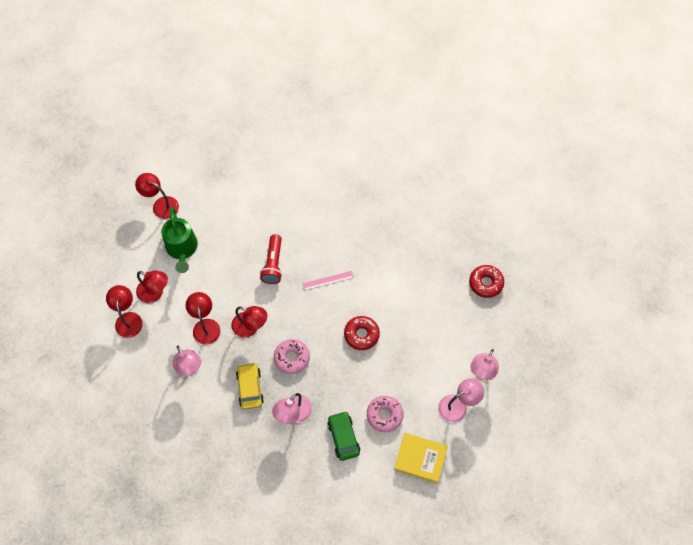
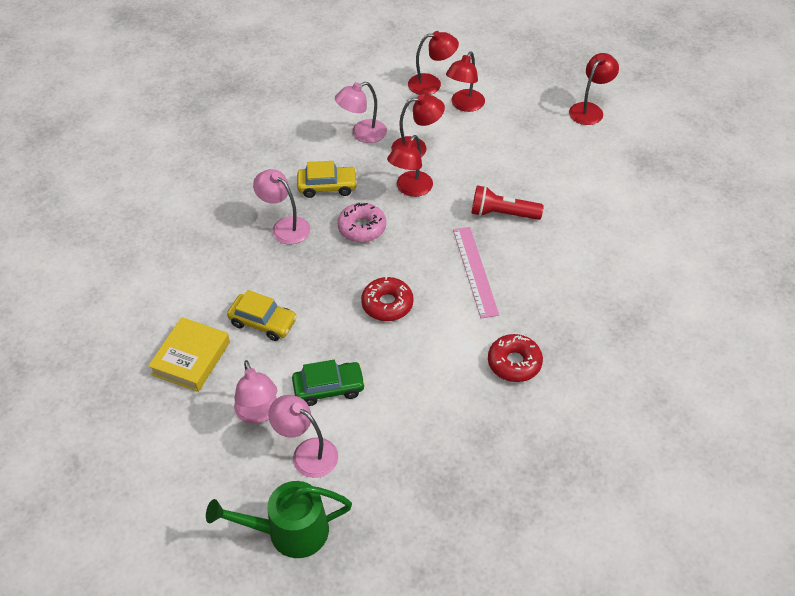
camera: 95 degrees right, 15 degrees down
(182, 249) = (525, 128): green watering can -> green watering can (289, 531)
(328, 280) = (475, 271): pink ruler -> pink ruler, size x1.56
(343, 437) = (242, 275): green car -> green car (329, 388)
(384, 415) = (263, 322): pink donut -> yellow car
(485, 283) = (461, 477): red donut -> red donut (514, 363)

------------------------------------

Action item: Word for word, repeat the lines of data above, omitting every picture.

Reply to the exercise:
camera: 95 degrees right, 15 degrees down
(182, 249) = (525, 128): green watering can -> green watering can (289, 531)
(328, 280) = (475, 271): pink ruler -> pink ruler, size x1.56
(343, 437) = (242, 275): green car -> green car (329, 388)
(384, 415) = (263, 322): pink donut -> yellow car
(485, 283) = (461, 477): red donut -> red donut (514, 363)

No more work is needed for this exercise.